* **What to work on**:
Print the records below word for word, but leave out the pictures.

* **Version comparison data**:

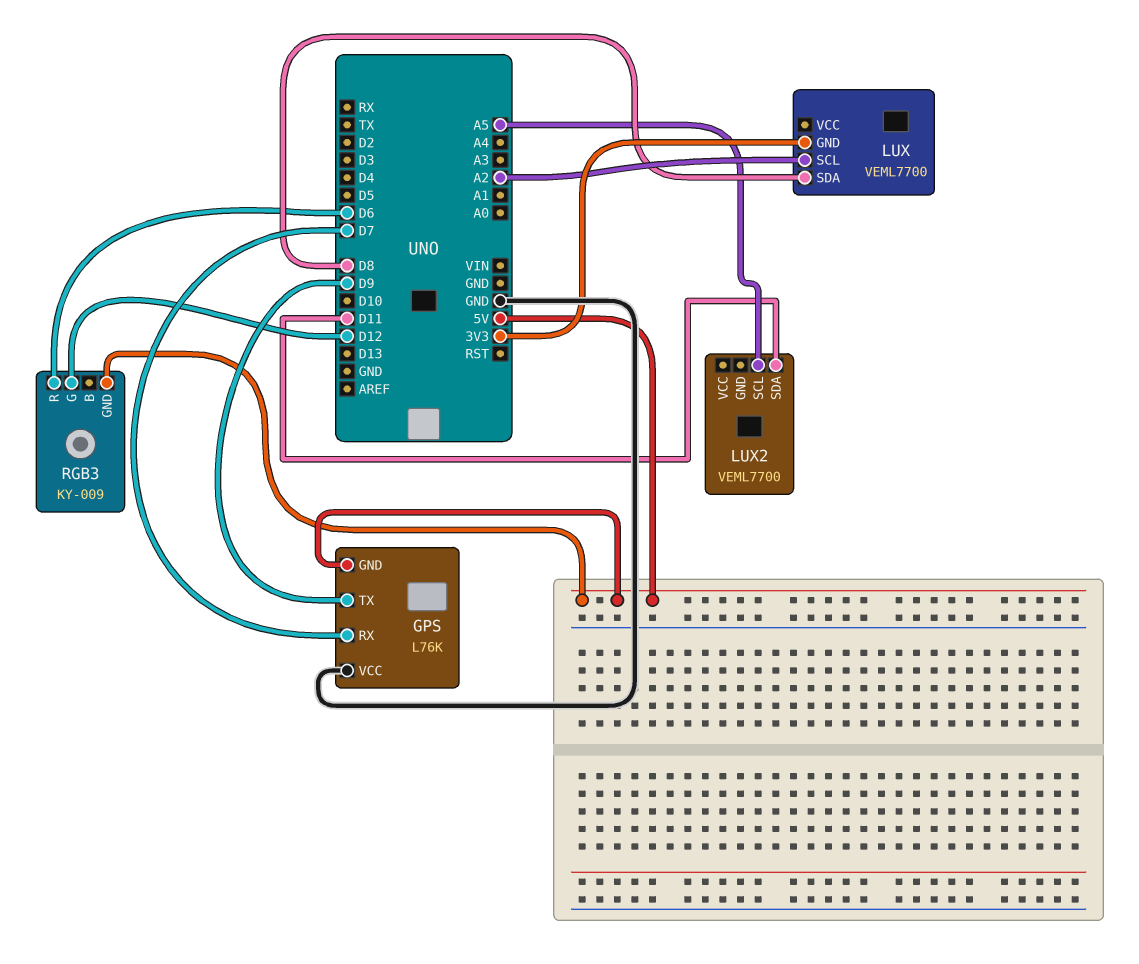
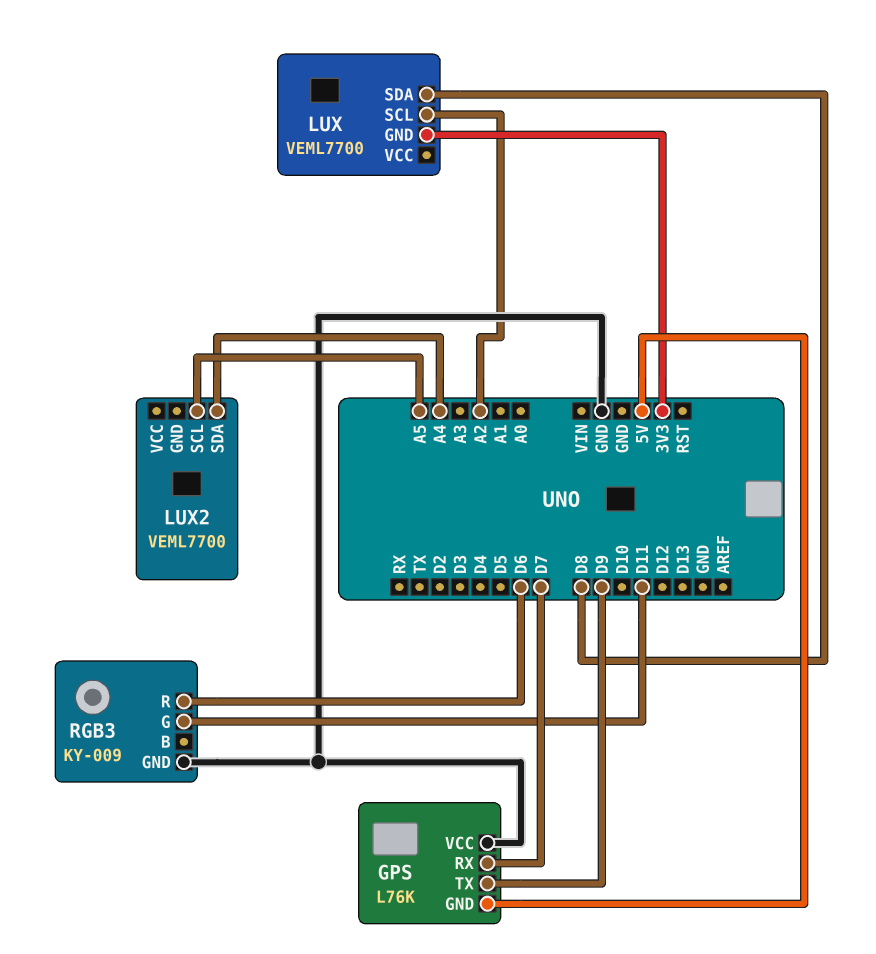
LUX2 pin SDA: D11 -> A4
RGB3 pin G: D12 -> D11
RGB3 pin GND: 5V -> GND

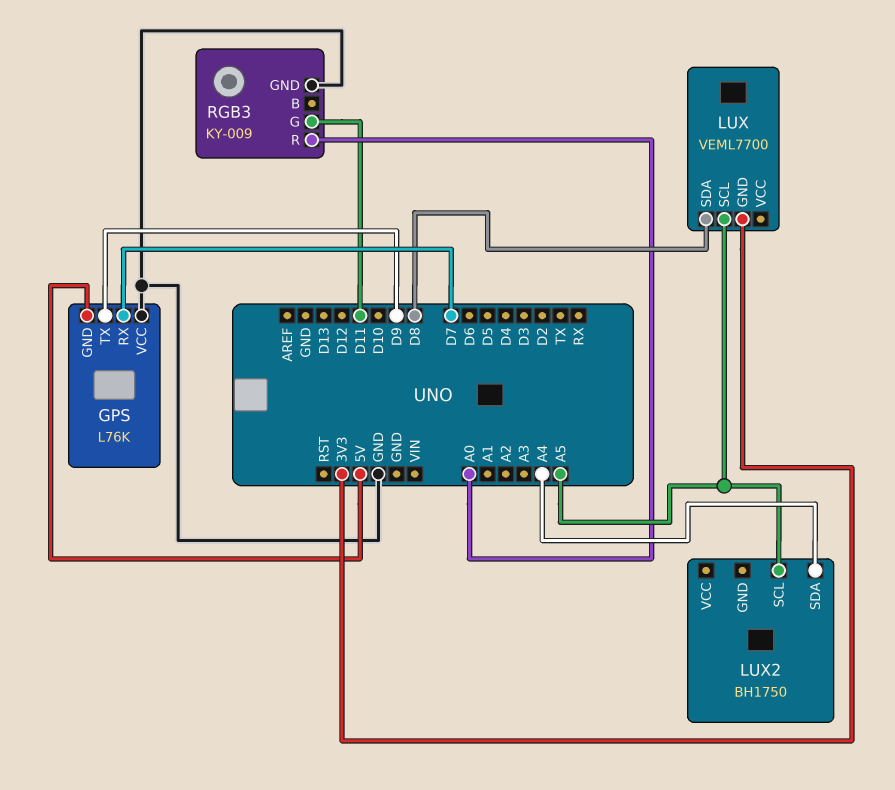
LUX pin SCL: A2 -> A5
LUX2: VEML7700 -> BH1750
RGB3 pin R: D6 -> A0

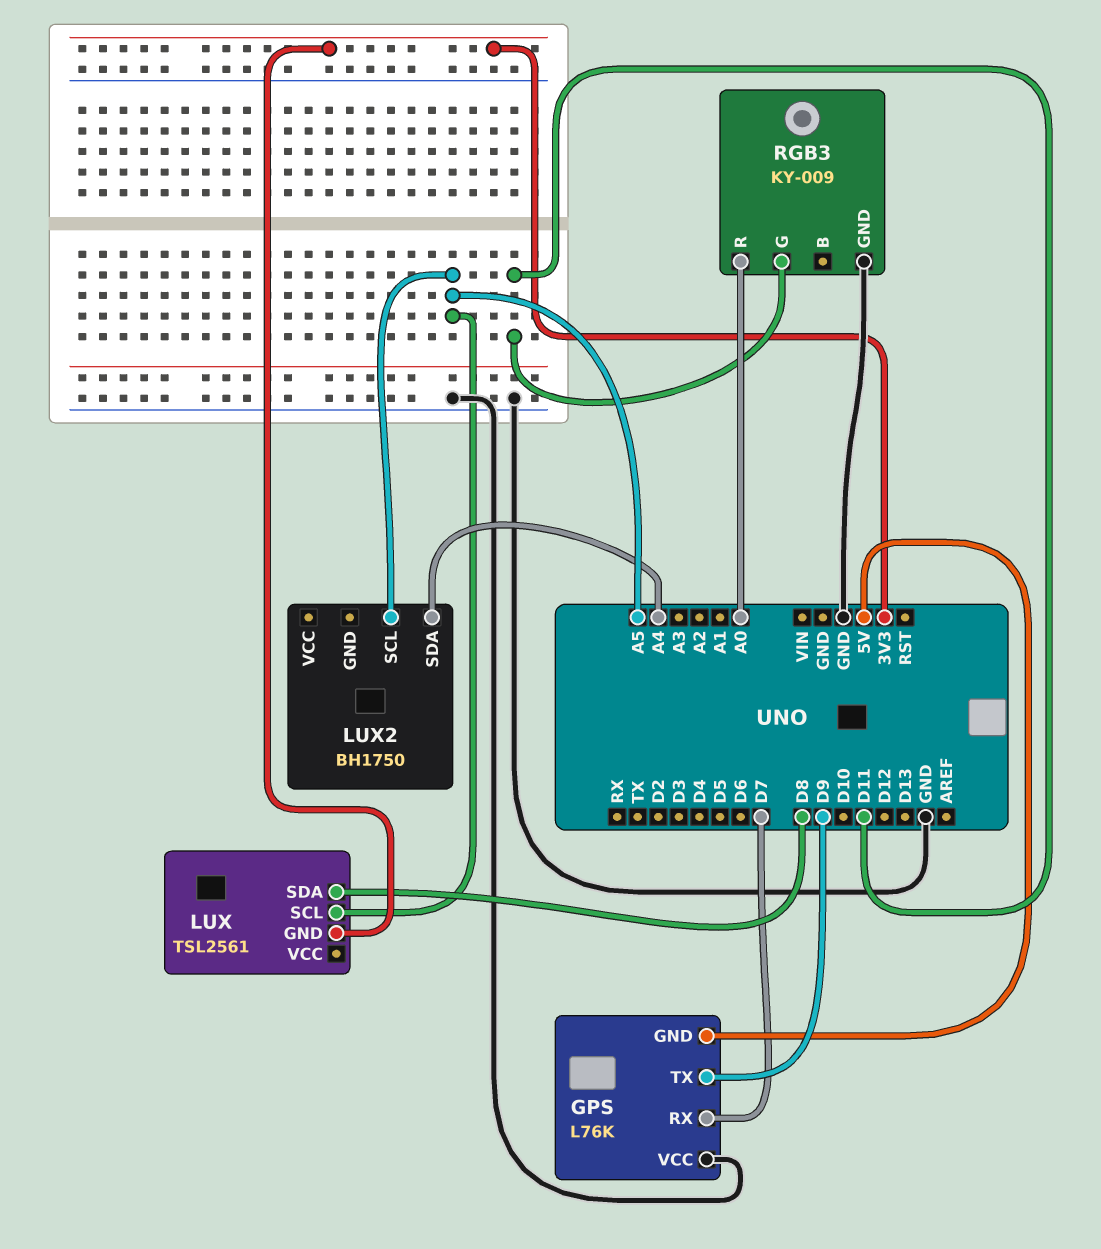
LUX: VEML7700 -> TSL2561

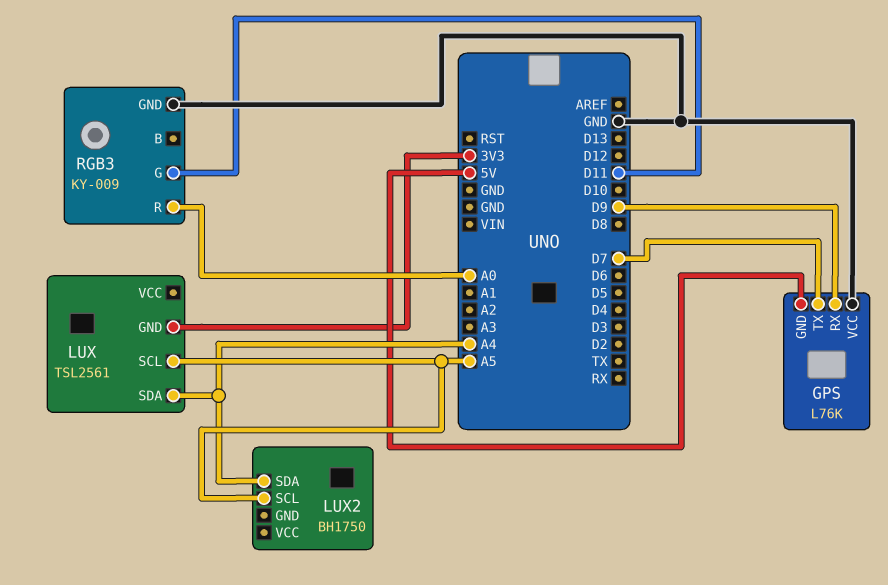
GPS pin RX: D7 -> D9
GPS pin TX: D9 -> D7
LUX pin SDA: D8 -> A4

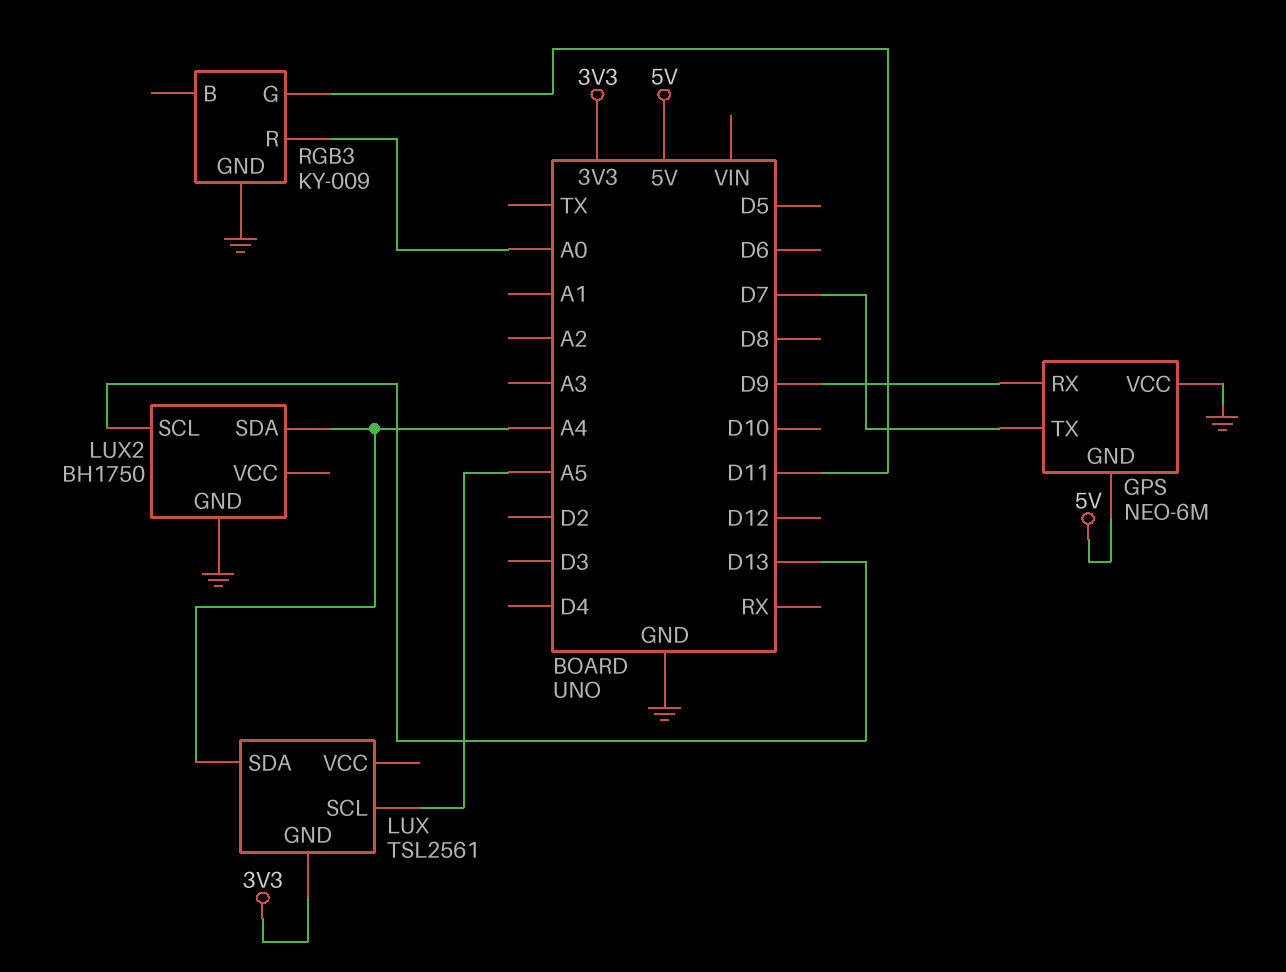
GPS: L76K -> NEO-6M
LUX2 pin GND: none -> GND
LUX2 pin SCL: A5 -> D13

* **Answer**:
LUX2 pin SDA: D11 -> A4
RGB3 pin G: D12 -> D11
RGB3 pin GND: 5V -> GND

LUX pin SCL: A2 -> A5
LUX2: VEML7700 -> BH1750
RGB3 pin R: D6 -> A0

LUX: VEML7700 -> TSL2561

GPS pin RX: D7 -> D9
GPS pin TX: D9 -> D7
LUX pin SDA: D8 -> A4

GPS: L76K -> NEO-6M
LUX2 pin GND: none -> GND
LUX2 pin SCL: A5 -> D13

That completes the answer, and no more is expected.